**** GIVEN RECORDS ****
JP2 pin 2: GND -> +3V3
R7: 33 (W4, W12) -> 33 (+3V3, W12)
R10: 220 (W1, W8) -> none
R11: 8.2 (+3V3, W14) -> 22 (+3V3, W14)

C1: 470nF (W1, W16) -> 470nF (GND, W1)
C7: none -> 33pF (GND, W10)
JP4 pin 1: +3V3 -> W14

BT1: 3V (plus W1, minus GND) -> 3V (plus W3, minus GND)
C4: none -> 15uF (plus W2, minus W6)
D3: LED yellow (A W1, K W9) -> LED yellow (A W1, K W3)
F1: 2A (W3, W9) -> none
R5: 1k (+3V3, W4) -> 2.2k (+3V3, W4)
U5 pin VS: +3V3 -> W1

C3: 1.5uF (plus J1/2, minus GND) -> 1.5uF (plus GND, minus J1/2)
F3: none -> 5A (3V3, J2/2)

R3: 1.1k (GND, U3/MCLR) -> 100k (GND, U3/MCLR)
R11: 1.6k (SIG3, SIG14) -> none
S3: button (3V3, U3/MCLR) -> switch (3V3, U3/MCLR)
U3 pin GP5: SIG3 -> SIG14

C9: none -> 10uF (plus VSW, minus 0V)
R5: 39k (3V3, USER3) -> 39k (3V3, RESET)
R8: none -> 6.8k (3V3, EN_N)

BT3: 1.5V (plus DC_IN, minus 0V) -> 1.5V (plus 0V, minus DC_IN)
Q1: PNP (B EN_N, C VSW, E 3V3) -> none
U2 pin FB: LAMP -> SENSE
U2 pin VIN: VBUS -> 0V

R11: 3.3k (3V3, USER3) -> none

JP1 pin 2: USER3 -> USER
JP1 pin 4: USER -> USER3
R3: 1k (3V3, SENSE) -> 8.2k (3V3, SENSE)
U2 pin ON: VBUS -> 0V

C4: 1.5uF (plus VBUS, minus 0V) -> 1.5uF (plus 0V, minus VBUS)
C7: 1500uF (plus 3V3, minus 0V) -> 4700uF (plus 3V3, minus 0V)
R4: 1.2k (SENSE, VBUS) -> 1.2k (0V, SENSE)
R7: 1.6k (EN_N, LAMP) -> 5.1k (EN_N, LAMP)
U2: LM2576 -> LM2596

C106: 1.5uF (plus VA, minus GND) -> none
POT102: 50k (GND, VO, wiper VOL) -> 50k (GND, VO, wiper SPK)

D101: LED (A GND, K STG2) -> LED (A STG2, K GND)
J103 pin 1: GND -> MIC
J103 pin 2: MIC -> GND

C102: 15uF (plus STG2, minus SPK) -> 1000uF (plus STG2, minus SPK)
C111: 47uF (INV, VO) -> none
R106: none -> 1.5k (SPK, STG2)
****
EXERCISE GOAL -
Filter the listing above, keeping only the lines with "VBUS".

ANSWER TO THE PROBLEM -
U2 pin VIN: VBUS -> 0V
U2 pin ON: VBUS -> 0V
C4: 1.5uF (plus VBUS, minus 0V) -> 1.5uF (plus 0V, minus VBUS)
R4: 1.2k (SENSE, VBUS) -> 1.2k (0V, SENSE)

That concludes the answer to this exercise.